::: MATERIAL FOR THIS TASK
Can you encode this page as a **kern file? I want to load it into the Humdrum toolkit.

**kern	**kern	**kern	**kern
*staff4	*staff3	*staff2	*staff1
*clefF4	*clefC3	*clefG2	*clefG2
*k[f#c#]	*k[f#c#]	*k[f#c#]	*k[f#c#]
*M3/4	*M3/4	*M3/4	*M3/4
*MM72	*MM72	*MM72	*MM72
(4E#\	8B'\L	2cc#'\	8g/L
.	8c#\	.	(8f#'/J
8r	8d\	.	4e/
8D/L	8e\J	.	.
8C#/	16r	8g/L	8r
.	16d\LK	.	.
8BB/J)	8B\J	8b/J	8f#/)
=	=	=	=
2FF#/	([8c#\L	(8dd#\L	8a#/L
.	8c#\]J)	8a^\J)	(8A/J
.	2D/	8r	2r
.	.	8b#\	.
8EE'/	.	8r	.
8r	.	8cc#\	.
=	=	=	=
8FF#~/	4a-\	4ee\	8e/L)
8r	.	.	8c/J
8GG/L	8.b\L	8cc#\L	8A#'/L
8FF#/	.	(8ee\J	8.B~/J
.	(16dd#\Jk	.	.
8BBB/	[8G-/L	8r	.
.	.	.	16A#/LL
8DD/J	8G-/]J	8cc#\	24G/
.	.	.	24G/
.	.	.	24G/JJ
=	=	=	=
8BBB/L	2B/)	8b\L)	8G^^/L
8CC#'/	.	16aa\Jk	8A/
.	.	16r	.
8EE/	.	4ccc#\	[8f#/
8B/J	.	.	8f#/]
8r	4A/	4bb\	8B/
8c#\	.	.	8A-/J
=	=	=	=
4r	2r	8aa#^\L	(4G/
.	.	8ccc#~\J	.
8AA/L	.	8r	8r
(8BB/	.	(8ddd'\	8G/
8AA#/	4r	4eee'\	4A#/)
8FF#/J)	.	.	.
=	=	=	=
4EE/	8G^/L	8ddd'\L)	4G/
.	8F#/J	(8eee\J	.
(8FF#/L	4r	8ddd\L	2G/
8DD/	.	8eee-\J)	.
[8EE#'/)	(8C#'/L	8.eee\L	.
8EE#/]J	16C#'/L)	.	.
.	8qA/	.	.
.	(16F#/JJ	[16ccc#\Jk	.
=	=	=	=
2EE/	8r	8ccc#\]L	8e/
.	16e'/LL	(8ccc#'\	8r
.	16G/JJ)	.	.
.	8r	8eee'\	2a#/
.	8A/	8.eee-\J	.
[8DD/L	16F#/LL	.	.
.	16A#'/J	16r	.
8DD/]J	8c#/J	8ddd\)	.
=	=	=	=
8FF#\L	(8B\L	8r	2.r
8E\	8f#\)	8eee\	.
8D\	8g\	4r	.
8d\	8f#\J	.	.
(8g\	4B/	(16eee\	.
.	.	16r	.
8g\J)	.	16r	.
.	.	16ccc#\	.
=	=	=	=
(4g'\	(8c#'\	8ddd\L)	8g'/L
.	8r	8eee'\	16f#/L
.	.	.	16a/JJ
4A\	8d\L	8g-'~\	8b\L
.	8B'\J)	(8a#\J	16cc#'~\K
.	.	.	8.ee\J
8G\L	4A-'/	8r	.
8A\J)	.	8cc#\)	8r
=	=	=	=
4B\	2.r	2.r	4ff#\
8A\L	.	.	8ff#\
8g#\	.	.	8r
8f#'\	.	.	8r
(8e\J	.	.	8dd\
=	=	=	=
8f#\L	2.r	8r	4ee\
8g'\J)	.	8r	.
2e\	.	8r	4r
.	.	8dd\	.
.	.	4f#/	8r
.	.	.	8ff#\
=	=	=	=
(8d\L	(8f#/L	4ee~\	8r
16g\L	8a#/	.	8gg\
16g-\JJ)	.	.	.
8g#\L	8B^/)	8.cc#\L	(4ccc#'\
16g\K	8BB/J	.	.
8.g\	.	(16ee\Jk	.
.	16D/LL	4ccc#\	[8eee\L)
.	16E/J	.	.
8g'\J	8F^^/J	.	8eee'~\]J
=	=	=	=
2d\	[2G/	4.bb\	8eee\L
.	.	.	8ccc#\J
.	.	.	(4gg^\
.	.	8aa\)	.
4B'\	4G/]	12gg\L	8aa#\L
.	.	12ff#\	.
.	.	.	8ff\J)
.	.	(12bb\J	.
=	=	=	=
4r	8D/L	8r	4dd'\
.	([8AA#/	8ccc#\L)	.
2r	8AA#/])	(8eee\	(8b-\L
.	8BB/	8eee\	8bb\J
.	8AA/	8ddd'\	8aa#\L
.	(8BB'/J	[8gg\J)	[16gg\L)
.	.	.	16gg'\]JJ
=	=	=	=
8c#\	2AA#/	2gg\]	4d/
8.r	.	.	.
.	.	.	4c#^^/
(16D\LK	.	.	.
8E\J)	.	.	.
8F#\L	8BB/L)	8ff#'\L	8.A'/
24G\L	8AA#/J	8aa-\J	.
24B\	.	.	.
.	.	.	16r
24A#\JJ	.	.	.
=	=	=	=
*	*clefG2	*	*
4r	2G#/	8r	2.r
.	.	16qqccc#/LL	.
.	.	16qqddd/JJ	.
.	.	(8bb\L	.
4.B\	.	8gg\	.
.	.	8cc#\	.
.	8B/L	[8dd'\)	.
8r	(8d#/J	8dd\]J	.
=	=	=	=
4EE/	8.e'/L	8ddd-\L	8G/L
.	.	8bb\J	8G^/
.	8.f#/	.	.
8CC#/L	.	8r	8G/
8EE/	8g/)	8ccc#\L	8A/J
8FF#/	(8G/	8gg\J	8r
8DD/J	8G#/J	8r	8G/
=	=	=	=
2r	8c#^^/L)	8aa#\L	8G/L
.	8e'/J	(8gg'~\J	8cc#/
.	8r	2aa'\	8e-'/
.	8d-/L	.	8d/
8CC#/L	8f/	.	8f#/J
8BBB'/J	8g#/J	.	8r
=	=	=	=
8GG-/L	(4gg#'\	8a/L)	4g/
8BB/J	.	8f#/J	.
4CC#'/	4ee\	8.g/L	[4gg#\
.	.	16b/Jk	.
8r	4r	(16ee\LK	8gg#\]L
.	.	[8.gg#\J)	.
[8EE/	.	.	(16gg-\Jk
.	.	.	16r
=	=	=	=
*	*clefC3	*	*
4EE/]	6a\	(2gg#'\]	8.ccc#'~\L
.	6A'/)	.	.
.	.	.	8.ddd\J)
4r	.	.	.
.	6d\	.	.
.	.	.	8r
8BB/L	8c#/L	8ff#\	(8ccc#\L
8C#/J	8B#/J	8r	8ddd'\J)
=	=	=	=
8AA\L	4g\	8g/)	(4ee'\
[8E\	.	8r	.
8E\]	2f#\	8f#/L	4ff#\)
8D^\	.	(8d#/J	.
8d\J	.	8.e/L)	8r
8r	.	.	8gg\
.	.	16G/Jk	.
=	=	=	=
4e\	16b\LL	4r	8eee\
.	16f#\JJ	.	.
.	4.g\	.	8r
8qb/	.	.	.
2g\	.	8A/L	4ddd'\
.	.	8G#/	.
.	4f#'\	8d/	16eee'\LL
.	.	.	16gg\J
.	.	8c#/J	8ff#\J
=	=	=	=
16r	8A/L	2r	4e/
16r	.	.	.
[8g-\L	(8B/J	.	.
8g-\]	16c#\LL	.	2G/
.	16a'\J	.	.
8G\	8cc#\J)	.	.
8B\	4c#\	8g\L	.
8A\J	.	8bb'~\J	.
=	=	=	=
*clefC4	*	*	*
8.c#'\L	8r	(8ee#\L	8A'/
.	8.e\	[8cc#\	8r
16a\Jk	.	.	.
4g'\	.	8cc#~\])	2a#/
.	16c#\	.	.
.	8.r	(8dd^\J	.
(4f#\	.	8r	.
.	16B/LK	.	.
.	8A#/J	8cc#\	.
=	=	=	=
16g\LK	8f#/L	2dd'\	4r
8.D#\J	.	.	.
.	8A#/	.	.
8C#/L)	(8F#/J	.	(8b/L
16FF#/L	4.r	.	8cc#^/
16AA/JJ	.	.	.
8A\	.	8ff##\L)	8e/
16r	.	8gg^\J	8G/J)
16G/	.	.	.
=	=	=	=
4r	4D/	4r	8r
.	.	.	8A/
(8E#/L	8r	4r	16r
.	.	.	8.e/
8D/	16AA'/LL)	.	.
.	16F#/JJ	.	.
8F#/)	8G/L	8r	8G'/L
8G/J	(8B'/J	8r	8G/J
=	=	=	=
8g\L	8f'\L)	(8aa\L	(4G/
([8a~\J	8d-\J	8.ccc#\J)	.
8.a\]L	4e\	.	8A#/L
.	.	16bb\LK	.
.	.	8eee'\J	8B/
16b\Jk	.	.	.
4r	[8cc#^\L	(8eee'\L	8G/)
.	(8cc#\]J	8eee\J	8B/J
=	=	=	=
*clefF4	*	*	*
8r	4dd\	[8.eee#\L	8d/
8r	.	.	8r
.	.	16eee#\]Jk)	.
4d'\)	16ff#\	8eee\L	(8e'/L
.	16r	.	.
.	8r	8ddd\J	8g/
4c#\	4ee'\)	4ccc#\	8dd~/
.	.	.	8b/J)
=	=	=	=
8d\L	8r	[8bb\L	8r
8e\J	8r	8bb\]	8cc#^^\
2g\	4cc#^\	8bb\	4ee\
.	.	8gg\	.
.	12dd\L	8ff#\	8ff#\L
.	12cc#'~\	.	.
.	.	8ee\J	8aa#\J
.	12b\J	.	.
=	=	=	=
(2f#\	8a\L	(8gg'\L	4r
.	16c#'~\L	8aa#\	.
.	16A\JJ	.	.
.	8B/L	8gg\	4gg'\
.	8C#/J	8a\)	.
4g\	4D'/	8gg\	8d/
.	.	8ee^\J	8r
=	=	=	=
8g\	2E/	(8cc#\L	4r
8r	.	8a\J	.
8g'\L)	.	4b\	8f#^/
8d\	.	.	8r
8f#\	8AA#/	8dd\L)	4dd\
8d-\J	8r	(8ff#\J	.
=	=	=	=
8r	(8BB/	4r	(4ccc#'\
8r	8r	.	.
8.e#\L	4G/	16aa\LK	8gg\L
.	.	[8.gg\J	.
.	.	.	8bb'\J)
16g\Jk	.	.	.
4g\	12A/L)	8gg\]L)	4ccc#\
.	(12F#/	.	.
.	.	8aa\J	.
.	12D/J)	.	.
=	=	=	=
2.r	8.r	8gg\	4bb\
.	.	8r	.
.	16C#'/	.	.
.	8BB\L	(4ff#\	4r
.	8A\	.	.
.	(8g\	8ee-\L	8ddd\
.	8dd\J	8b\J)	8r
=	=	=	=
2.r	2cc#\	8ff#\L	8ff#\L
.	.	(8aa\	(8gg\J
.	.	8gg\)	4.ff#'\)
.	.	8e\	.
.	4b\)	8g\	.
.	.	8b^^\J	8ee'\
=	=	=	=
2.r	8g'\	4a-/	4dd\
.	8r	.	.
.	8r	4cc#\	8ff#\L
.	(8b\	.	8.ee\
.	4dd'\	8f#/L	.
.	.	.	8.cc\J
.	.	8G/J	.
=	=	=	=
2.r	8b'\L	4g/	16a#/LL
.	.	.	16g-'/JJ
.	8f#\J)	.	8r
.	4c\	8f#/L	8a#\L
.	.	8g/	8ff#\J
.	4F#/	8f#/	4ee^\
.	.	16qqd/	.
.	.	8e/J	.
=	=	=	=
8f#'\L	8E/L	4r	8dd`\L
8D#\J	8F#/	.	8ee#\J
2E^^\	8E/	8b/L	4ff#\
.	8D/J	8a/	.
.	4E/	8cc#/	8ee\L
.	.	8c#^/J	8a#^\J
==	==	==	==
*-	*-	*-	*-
::::::
Select every line of the records above that contains the string "kern", matching case, and copy each one in full.

▶ [TASK RESPONSE]
Can you encode this page as a **kern file? I want to load it into the Humdrum toolkit.
**kern	**kern	**kern	**kern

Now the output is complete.